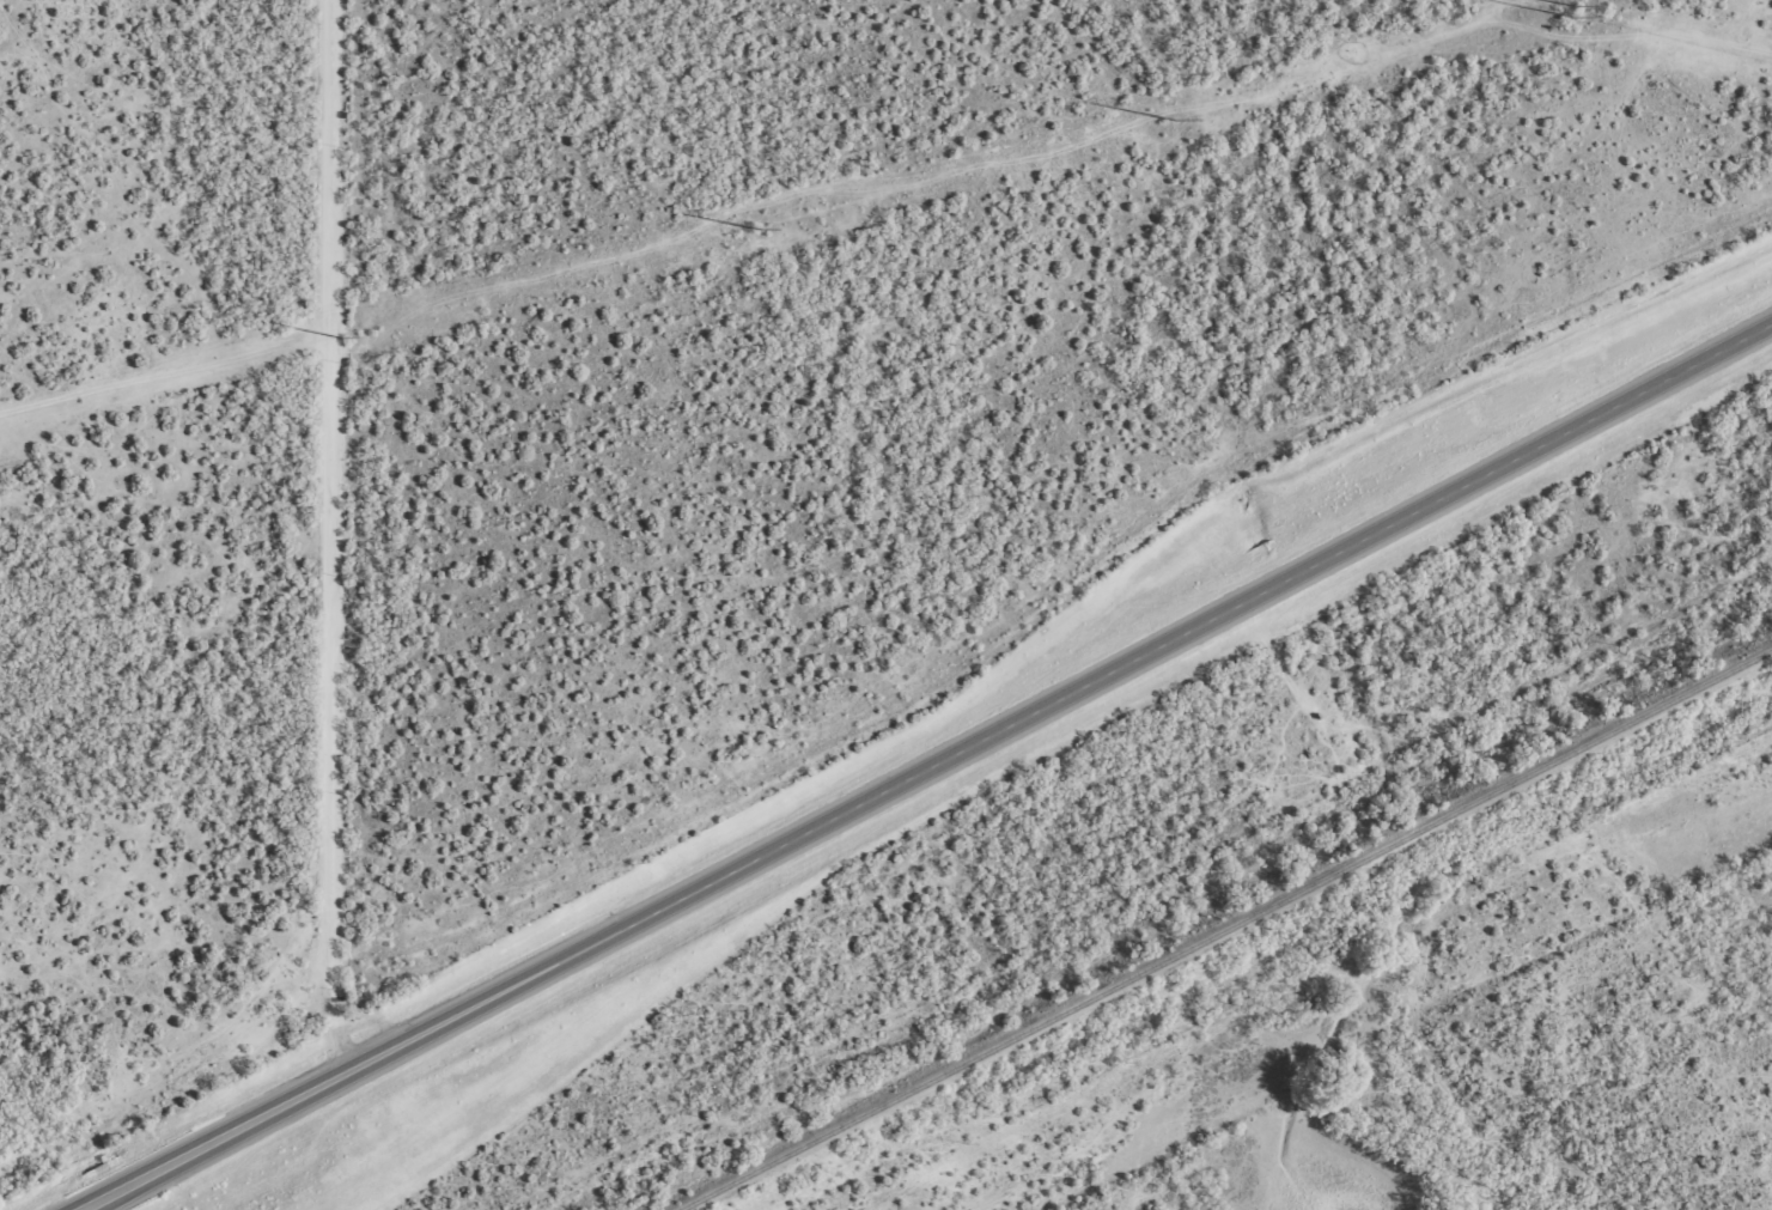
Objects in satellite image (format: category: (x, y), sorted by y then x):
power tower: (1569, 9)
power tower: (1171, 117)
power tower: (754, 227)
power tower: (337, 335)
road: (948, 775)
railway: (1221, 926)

........

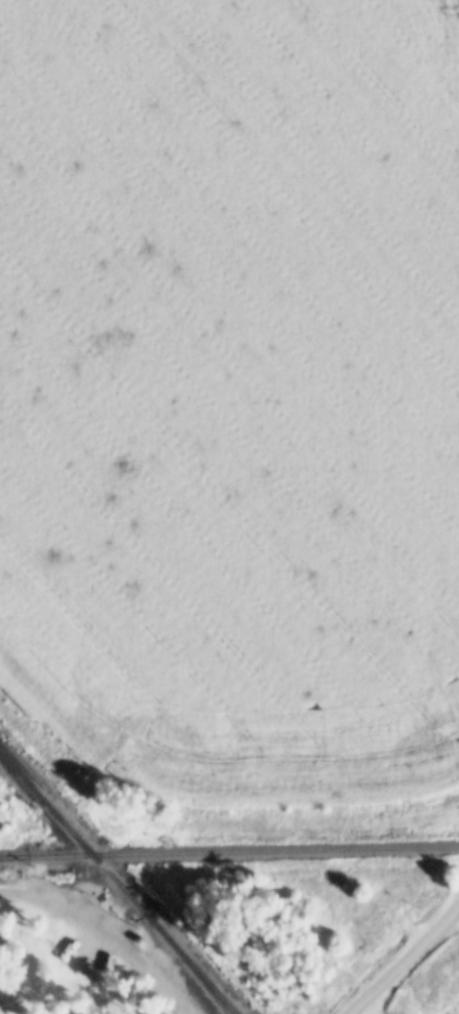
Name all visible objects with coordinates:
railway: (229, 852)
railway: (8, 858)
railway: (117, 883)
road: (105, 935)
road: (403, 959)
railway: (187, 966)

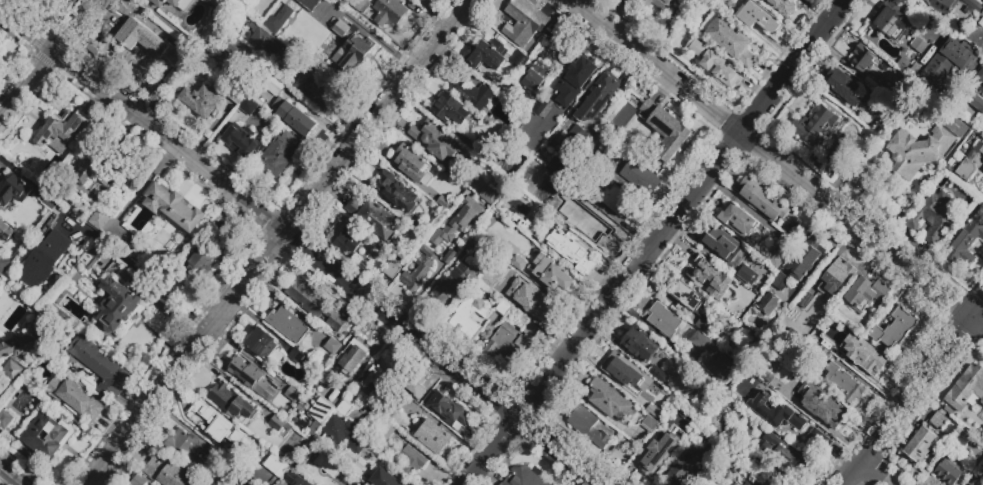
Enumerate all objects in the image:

........

**Directions for this task:**
Among the entries above, copy exactly the stretch from the line holding "Name all visible" through the line holding "Enumerate all objects", leaving out any pictures.

**Solution:**
Name all visible objects with coordinates:
railway: (229, 852)
railway: (8, 858)
railway: (117, 883)
road: (105, 935)
road: (403, 959)
railway: (187, 966)

Enumerate all objects in the image:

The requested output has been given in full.